[Records from a data collection]

※

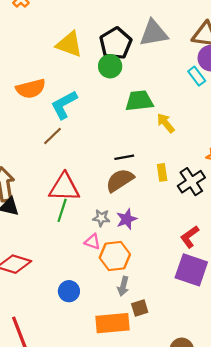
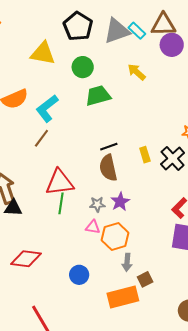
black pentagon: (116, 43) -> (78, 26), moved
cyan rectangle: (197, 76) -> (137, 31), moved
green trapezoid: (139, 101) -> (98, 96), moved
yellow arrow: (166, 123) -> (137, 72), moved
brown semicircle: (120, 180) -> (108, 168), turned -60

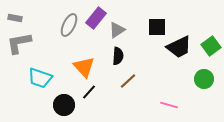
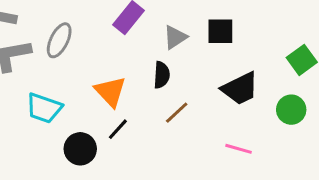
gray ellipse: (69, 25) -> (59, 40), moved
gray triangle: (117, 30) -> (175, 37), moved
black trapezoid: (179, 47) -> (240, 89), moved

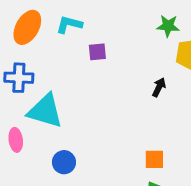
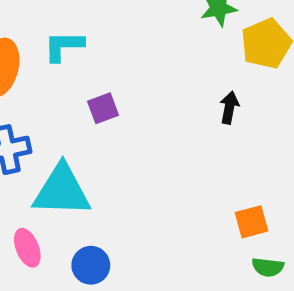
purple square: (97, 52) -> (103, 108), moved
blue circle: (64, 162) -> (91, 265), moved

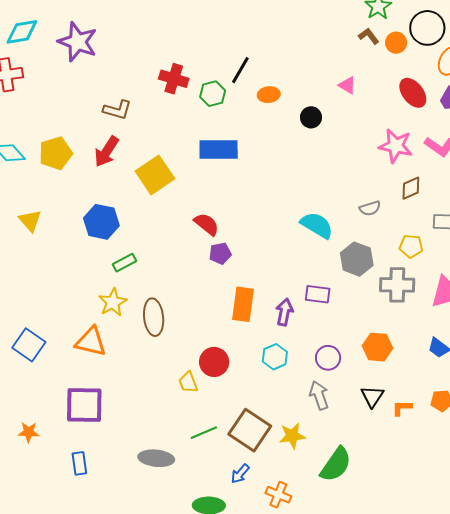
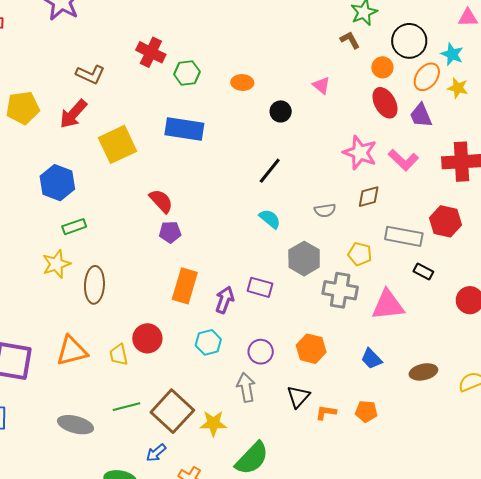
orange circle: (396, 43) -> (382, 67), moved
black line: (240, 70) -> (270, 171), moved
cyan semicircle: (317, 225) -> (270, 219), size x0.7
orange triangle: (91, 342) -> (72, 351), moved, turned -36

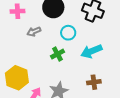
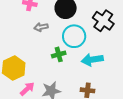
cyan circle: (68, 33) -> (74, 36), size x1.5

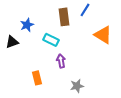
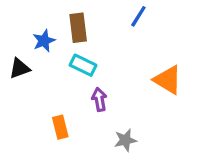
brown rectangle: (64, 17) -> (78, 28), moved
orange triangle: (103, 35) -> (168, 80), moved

※

- Problem to solve -
Copy word for word the lines above, starting at the line containing "yellow arrow: (166, 123) -> (137, 72), moved" and ending at the line containing "cyan semicircle: (317, 225)", inclusive, with no pictures.

- Written answer -
yellow arrow: (166, 123) -> (137, 72), moved
brown semicircle: (120, 180) -> (108, 168), turned -60

gray ellipse: (69, 25) -> (59, 40), moved
gray triangle: (117, 30) -> (175, 37), moved
black trapezoid: (179, 47) -> (240, 89), moved

purple square: (97, 52) -> (103, 108), moved
blue circle: (64, 162) -> (91, 265), moved

orange circle: (396, 43) -> (382, 67), moved
black line: (240, 70) -> (270, 171), moved
cyan semicircle: (317, 225) -> (270, 219), size x0.7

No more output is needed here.